[Data for analysis Boundary: Start]
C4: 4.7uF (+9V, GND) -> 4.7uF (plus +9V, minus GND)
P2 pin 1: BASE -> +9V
[Data for analysis Boundary: End]
[Data for analysis Boundary: Start]
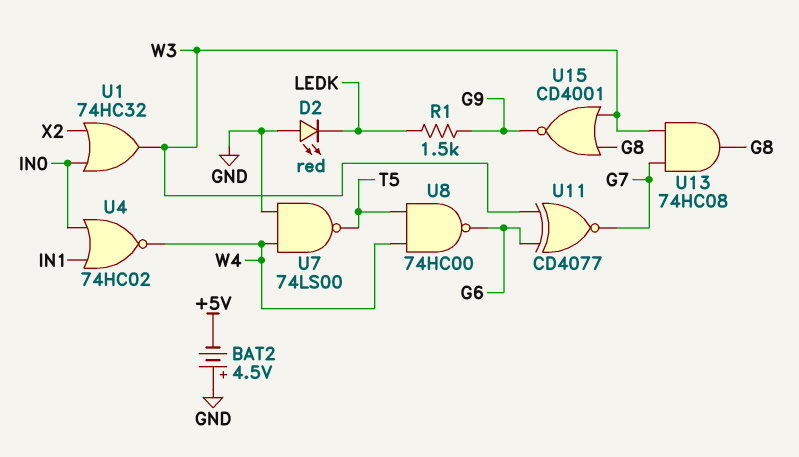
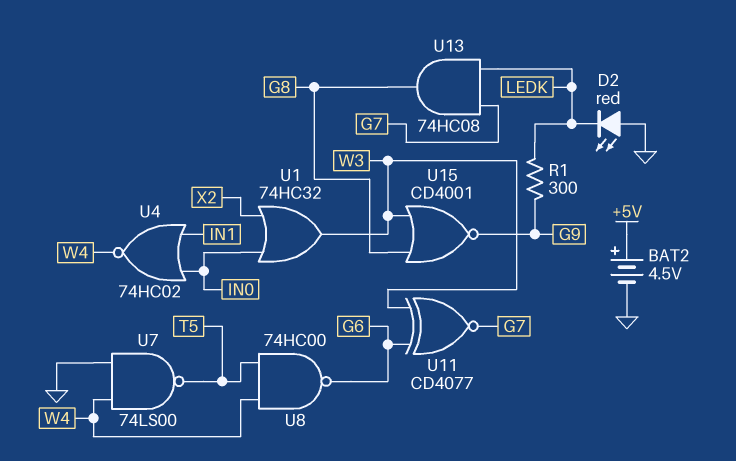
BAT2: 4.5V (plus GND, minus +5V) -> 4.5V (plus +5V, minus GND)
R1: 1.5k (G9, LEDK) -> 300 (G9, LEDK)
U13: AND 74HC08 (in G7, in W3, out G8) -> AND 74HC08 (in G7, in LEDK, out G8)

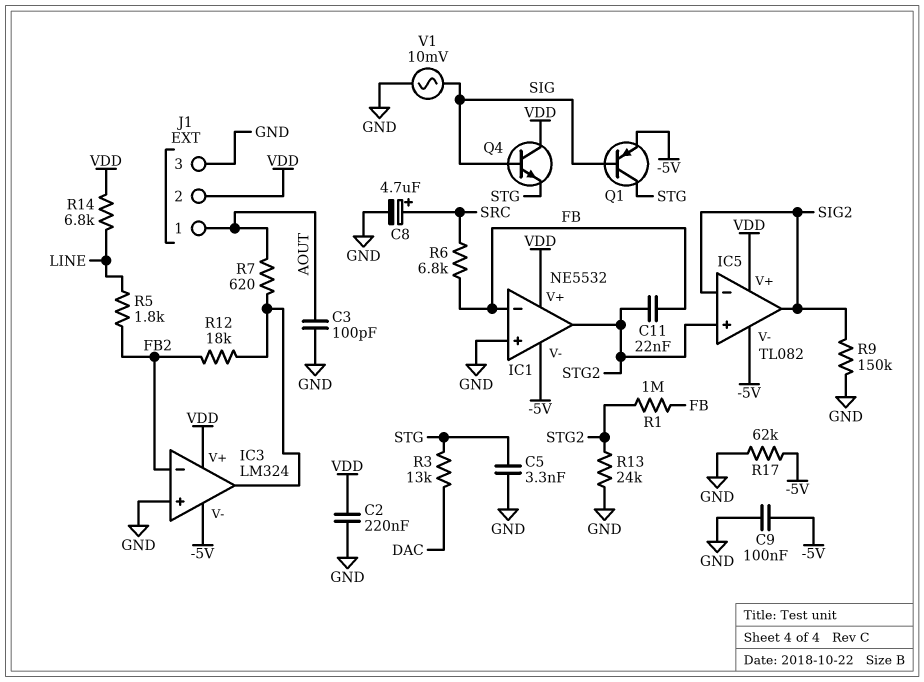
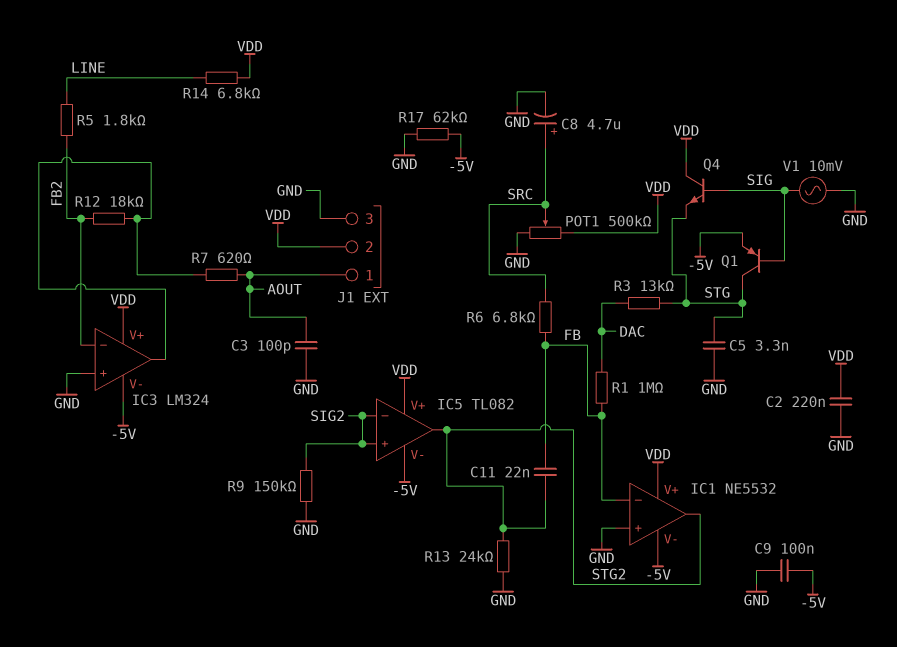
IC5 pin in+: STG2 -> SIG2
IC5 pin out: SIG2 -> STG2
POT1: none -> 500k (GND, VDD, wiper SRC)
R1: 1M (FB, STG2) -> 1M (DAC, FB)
[Data for analysis Boundary: End]
[Data for analysis Boundary: Start]
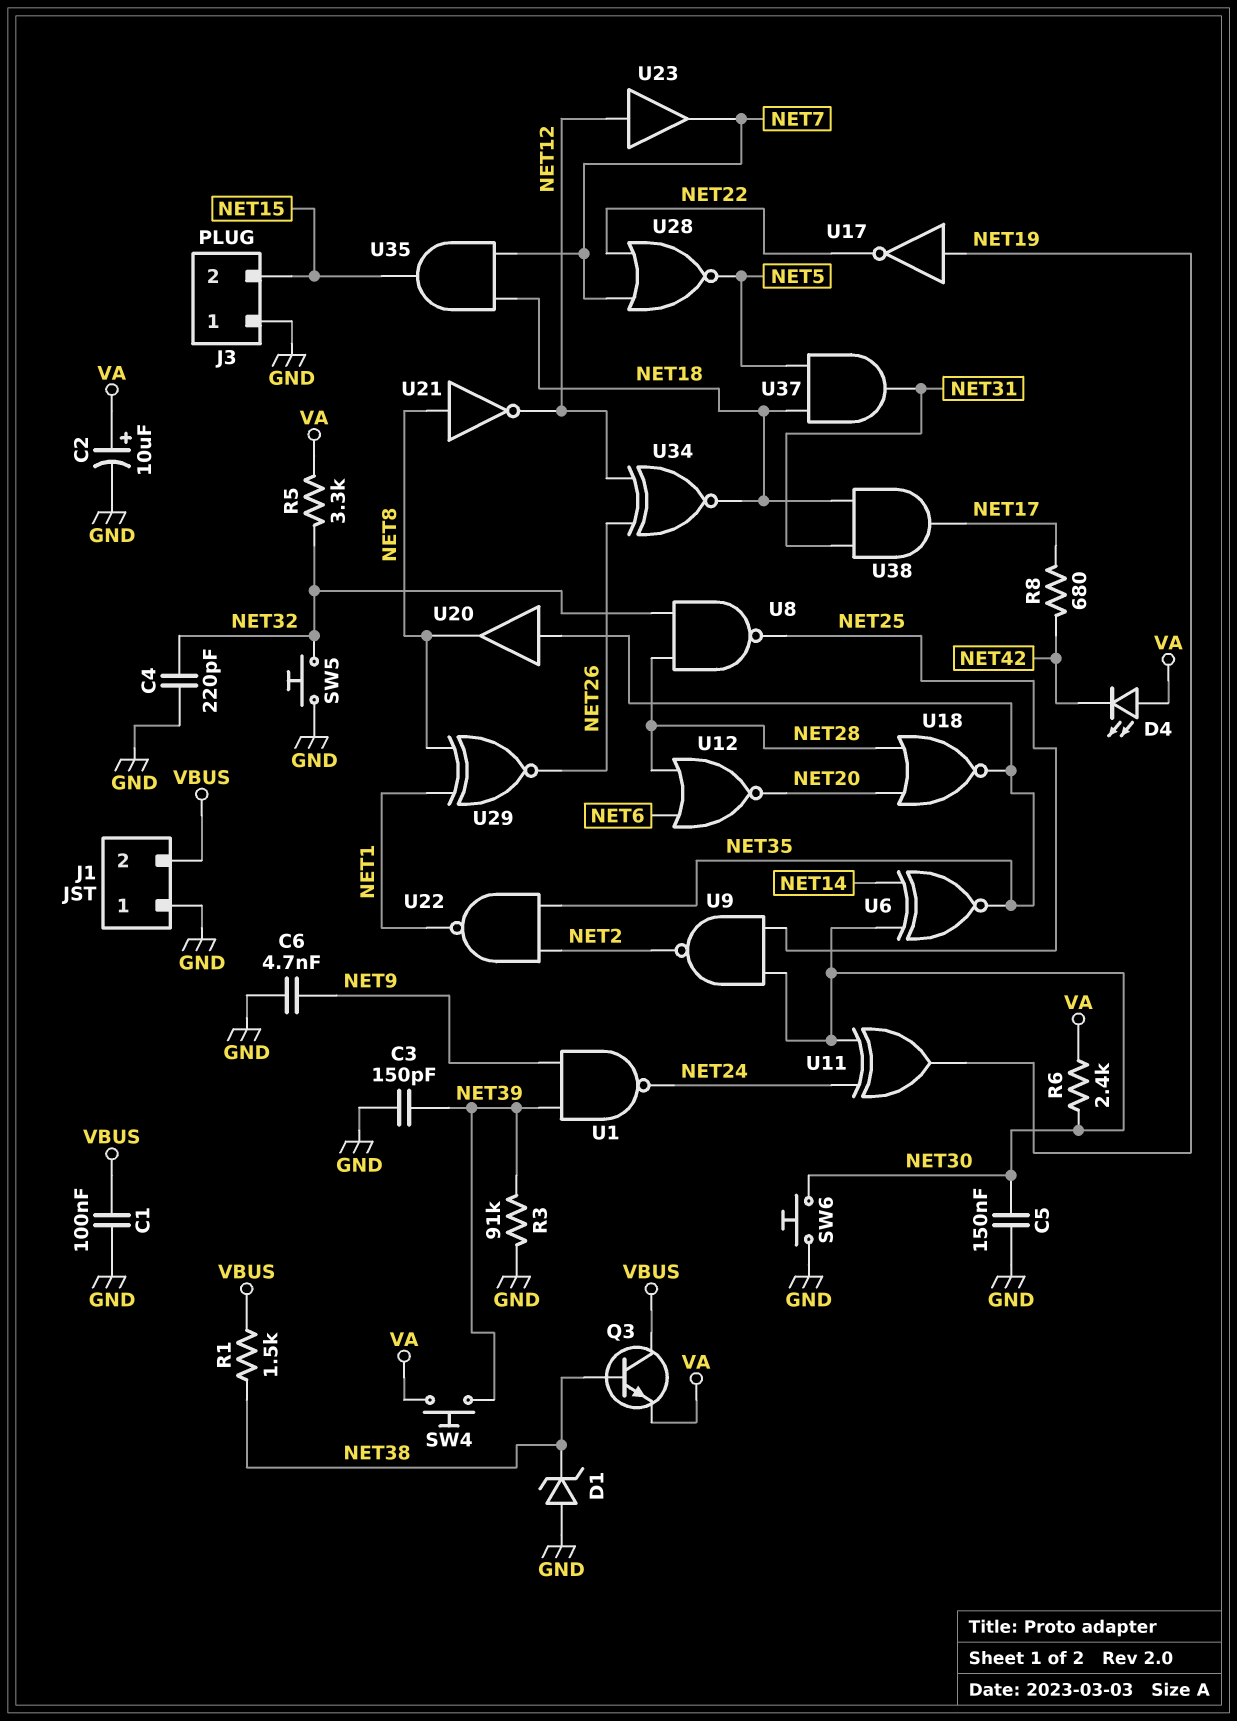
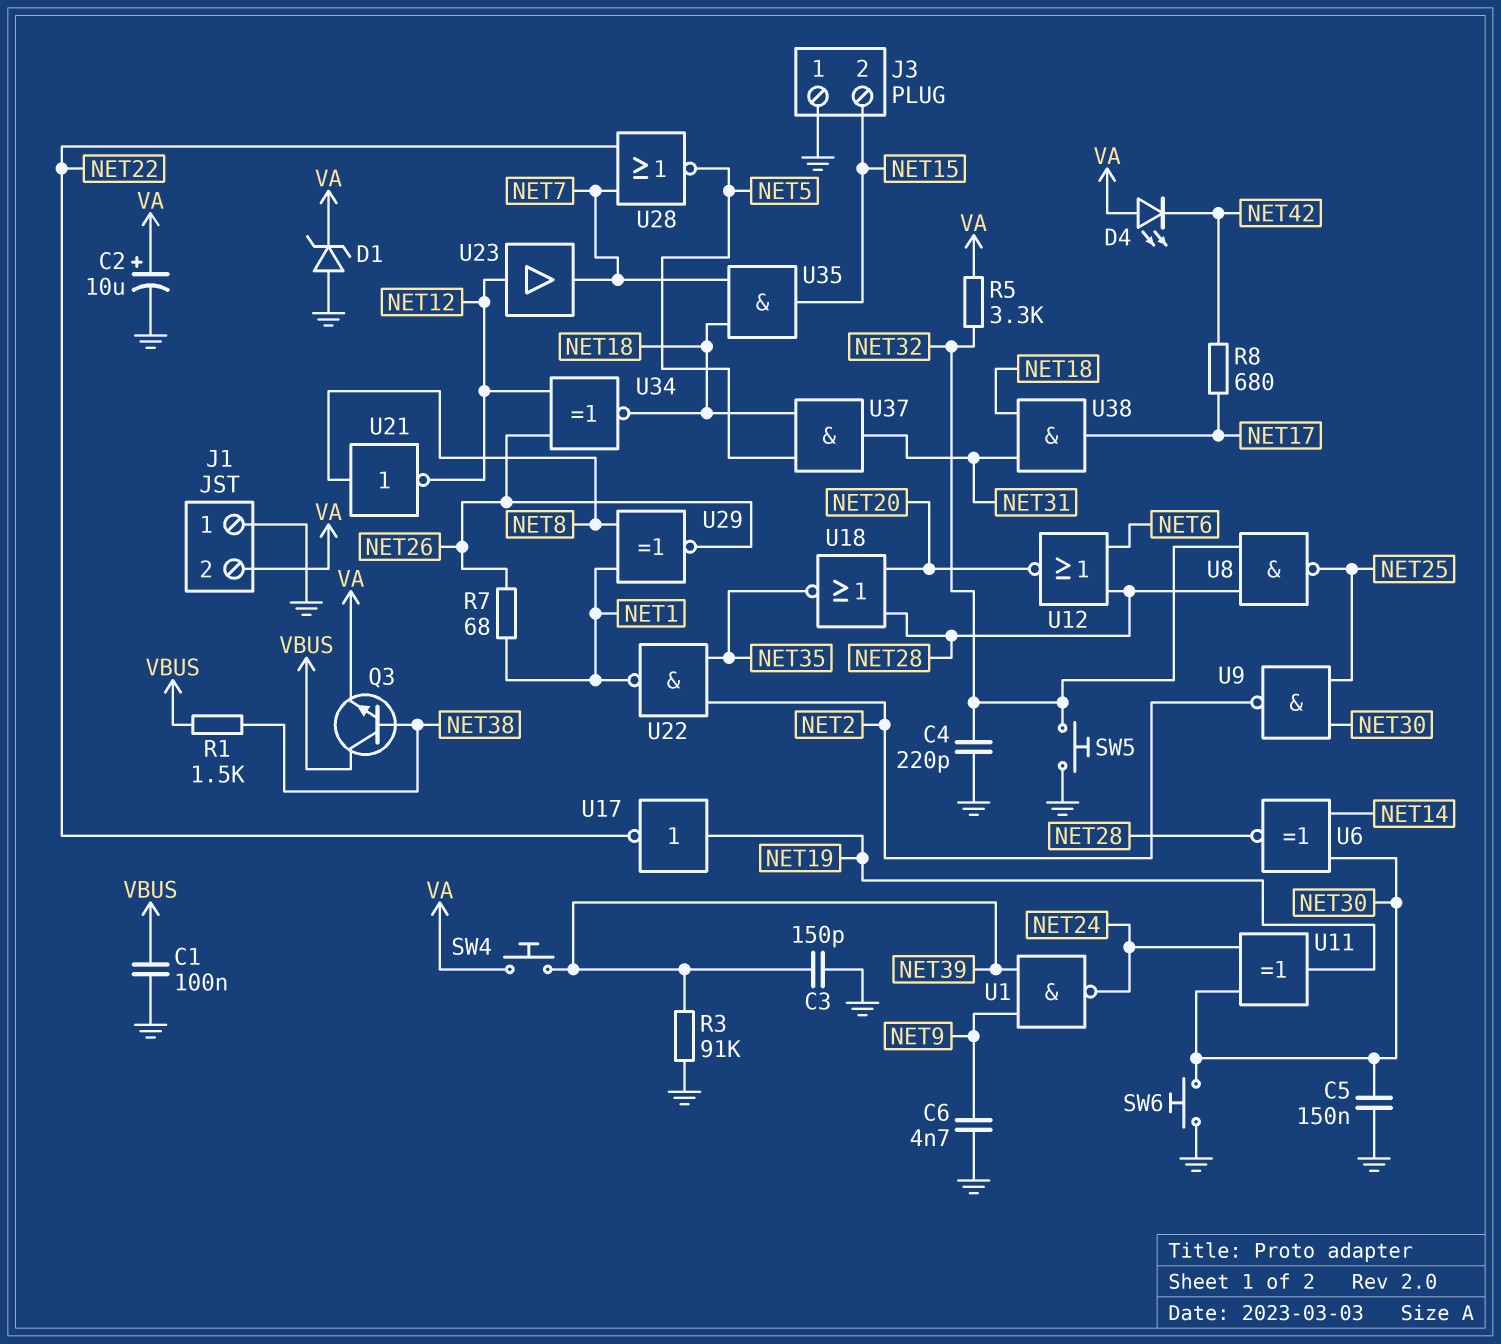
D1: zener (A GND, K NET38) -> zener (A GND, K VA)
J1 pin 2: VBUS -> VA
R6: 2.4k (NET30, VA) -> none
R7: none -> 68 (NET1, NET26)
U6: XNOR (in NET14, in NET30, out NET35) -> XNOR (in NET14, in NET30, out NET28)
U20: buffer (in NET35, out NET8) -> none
[Data for analysis Boundary: End]
**What the task requires**
Search the material for the word "LEDK" and report how many lines hold it. Add nothing else.

**Result below**
2